### Activity
Transcribe the records below. Leave nothing out and change nothing.

### Provided records
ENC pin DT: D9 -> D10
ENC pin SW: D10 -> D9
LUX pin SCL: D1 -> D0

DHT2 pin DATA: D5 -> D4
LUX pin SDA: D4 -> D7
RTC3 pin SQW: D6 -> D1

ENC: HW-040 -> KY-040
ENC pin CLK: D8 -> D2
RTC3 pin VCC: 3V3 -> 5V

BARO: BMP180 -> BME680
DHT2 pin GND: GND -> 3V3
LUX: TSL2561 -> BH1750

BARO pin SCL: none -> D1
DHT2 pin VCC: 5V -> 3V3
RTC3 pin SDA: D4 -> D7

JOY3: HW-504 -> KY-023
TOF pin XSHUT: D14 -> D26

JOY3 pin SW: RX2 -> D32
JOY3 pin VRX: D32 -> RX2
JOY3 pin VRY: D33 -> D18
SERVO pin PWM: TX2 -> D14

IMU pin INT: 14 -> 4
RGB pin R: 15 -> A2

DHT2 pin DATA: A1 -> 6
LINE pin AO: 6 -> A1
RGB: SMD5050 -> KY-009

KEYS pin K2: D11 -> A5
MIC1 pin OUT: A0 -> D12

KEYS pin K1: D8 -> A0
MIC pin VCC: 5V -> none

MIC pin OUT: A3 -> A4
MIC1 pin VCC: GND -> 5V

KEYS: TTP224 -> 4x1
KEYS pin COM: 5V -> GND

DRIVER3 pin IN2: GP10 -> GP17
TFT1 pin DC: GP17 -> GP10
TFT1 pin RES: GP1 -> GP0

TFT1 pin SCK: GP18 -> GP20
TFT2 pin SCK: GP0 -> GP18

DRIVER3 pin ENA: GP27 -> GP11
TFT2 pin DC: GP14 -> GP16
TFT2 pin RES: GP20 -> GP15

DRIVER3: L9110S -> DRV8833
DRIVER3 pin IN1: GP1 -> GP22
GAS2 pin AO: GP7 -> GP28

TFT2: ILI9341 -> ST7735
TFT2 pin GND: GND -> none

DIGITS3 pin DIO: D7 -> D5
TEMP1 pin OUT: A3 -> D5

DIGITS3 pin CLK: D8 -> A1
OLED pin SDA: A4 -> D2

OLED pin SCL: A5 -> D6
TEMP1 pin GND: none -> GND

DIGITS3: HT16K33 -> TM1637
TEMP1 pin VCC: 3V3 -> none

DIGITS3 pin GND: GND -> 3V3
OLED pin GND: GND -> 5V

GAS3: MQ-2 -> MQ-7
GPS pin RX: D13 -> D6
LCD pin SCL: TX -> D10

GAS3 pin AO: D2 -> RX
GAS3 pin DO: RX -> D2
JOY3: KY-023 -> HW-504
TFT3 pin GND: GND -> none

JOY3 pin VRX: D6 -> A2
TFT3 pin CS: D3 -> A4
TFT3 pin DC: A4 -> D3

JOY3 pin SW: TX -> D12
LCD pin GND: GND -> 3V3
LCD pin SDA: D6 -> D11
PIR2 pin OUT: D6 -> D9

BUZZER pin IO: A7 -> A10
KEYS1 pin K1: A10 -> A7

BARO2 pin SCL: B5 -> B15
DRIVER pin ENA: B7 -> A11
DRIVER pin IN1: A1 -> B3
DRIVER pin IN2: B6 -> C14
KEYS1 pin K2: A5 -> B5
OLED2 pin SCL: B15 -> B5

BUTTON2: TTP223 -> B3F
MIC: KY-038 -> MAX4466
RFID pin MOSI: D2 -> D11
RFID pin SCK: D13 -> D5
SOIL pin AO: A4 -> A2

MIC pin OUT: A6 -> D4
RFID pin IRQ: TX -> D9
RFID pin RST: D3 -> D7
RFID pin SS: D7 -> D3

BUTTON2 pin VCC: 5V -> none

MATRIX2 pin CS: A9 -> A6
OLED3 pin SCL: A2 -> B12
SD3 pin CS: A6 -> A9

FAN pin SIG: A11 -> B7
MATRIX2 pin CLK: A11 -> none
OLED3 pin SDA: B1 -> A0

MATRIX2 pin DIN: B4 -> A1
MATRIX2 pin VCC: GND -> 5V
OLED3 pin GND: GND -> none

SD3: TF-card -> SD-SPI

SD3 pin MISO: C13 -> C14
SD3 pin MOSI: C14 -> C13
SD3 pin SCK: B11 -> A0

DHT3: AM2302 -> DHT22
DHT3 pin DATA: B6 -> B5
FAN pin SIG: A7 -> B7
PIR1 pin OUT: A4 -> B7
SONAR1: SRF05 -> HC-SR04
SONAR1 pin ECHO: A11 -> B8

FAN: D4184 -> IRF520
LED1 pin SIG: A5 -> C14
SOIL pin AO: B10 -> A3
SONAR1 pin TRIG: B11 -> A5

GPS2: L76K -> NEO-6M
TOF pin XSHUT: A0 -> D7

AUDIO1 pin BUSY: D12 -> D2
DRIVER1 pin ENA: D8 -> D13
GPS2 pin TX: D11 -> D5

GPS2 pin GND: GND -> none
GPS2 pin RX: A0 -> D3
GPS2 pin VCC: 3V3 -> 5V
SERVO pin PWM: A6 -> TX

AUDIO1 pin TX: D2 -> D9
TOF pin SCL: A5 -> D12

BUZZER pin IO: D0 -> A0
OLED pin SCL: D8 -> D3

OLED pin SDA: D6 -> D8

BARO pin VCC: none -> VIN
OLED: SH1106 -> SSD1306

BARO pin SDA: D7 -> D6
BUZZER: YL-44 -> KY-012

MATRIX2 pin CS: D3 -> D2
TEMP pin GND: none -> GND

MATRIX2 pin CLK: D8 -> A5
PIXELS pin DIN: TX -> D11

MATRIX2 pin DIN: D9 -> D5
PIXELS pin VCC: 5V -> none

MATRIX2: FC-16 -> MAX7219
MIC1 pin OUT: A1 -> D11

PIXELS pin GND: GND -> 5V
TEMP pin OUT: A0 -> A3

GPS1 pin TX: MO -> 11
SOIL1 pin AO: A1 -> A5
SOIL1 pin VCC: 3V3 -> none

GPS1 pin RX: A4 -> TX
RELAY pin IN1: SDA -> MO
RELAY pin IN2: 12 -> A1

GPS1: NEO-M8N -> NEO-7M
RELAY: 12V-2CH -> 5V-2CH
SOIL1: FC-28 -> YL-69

### Exercise response
ENC pin DT: D9 -> D10
ENC pin SW: D10 -> D9
LUX pin SCL: D1 -> D0

DHT2 pin DATA: D5 -> D4
LUX pin SDA: D4 -> D7
RTC3 pin SQW: D6 -> D1

ENC: HW-040 -> KY-040
ENC pin CLK: D8 -> D2
RTC3 pin VCC: 3V3 -> 5V

BARO: BMP180 -> BME680
DHT2 pin GND: GND -> 3V3
LUX: TSL2561 -> BH1750

BARO pin SCL: none -> D1
DHT2 pin VCC: 5V -> 3V3
RTC3 pin SDA: D4 -> D7

JOY3: HW-504 -> KY-023
TOF pin XSHUT: D14 -> D26

JOY3 pin SW: RX2 -> D32
JOY3 pin VRX: D32 -> RX2
JOY3 pin VRY: D33 -> D18
SERVO pin PWM: TX2 -> D14

IMU pin INT: 14 -> 4
RGB pin R: 15 -> A2

DHT2 pin DATA: A1 -> 6
LINE pin AO: 6 -> A1
RGB: SMD5050 -> KY-009

KEYS pin K2: D11 -> A5
MIC1 pin OUT: A0 -> D12

KEYS pin K1: D8 -> A0
MIC pin VCC: 5V -> none

MIC pin OUT: A3 -> A4
MIC1 pin VCC: GND -> 5V

KEYS: TTP224 -> 4x1
KEYS pin COM: 5V -> GND

DRIVER3 pin IN2: GP10 -> GP17
TFT1 pin DC: GP17 -> GP10
TFT1 pin RES: GP1 -> GP0

TFT1 pin SCK: GP18 -> GP20
TFT2 pin SCK: GP0 -> GP18

DRIVER3 pin ENA: GP27 -> GP11
TFT2 pin DC: GP14 -> GP16
TFT2 pin RES: GP20 -> GP15

DRIVER3: L9110S -> DRV8833
DRIVER3 pin IN1: GP1 -> GP22
GAS2 pin AO: GP7 -> GP28

TFT2: ILI9341 -> ST7735
TFT2 pin GND: GND -> none

DIGITS3 pin DIO: D7 -> D5
TEMP1 pin OUT: A3 -> D5

DIGITS3 pin CLK: D8 -> A1
OLED pin SDA: A4 -> D2

OLED pin SCL: A5 -> D6
TEMP1 pin GND: none -> GND

DIGITS3: HT16K33 -> TM1637
TEMP1 pin VCC: 3V3 -> none

DIGITS3 pin GND: GND -> 3V3
OLED pin GND: GND -> 5V

GAS3: MQ-2 -> MQ-7
GPS pin RX: D13 -> D6
LCD pin SCL: TX -> D10

GAS3 pin AO: D2 -> RX
GAS3 pin DO: RX -> D2
JOY3: KY-023 -> HW-504
TFT3 pin GND: GND -> none

JOY3 pin VRX: D6 -> A2
TFT3 pin CS: D3 -> A4
TFT3 pin DC: A4 -> D3

JOY3 pin SW: TX -> D12
LCD pin GND: GND -> 3V3
LCD pin SDA: D6 -> D11
PIR2 pin OUT: D6 -> D9

BUZZER pin IO: A7 -> A10
KEYS1 pin K1: A10 -> A7

BARO2 pin SCL: B5 -> B15
DRIVER pin ENA: B7 -> A11
DRIVER pin IN1: A1 -> B3
DRIVER pin IN2: B6 -> C14
KEYS1 pin K2: A5 -> B5
OLED2 pin SCL: B15 -> B5

BUTTON2: TTP223 -> B3F
MIC: KY-038 -> MAX4466
RFID pin MOSI: D2 -> D11
RFID pin SCK: D13 -> D5
SOIL pin AO: A4 -> A2

MIC pin OUT: A6 -> D4
RFID pin IRQ: TX -> D9
RFID pin RST: D3 -> D7
RFID pin SS: D7 -> D3

BUTTON2 pin VCC: 5V -> none

MATRIX2 pin CS: A9 -> A6
OLED3 pin SCL: A2 -> B12
SD3 pin CS: A6 -> A9

FAN pin SIG: A11 -> B7
MATRIX2 pin CLK: A11 -> none
OLED3 pin SDA: B1 -> A0

MATRIX2 pin DIN: B4 -> A1
MATRIX2 pin VCC: GND -> 5V
OLED3 pin GND: GND -> none

SD3: TF-card -> SD-SPI

SD3 pin MISO: C13 -> C14
SD3 pin MOSI: C14 -> C13
SD3 pin SCK: B11 -> A0

DHT3: AM2302 -> DHT22
DHT3 pin DATA: B6 -> B5
FAN pin SIG: A7 -> B7
PIR1 pin OUT: A4 -> B7
SONAR1: SRF05 -> HC-SR04
SONAR1 pin ECHO: A11 -> B8

FAN: D4184 -> IRF520
LED1 pin SIG: A5 -> C14
SOIL pin AO: B10 -> A3
SONAR1 pin TRIG: B11 -> A5

GPS2: L76K -> NEO-6M
TOF pin XSHUT: A0 -> D7

AUDIO1 pin BUSY: D12 -> D2
DRIVER1 pin ENA: D8 -> D13
GPS2 pin TX: D11 -> D5

GPS2 pin GND: GND -> none
GPS2 pin RX: A0 -> D3
GPS2 pin VCC: 3V3 -> 5V
SERVO pin PWM: A6 -> TX

AUDIO1 pin TX: D2 -> D9
TOF pin SCL: A5 -> D12

BUZZER pin IO: D0 -> A0
OLED pin SCL: D8 -> D3

OLED pin SDA: D6 -> D8

BARO pin VCC: none -> VIN
OLED: SH1106 -> SSD1306

BARO pin SDA: D7 -> D6
BUZZER: YL-44 -> KY-012

MATRIX2 pin CS: D3 -> D2
TEMP pin GND: none -> GND

MATRIX2 pin CLK: D8 -> A5
PIXELS pin DIN: TX -> D11

MATRIX2 pin DIN: D9 -> D5
PIXELS pin VCC: 5V -> none

MATRIX2: FC-16 -> MAX7219
MIC1 pin OUT: A1 -> D11

PIXELS pin GND: GND -> 5V
TEMP pin OUT: A0 -> A3

GPS1 pin TX: MO -> 11
SOIL1 pin AO: A1 -> A5
SOIL1 pin VCC: 3V3 -> none

GPS1 pin RX: A4 -> TX
RELAY pin IN1: SDA -> MO
RELAY pin IN2: 12 -> A1

GPS1: NEO-M8N -> NEO-7M
RELAY: 12V-2CH -> 5V-2CH
SOIL1: FC-28 -> YL-69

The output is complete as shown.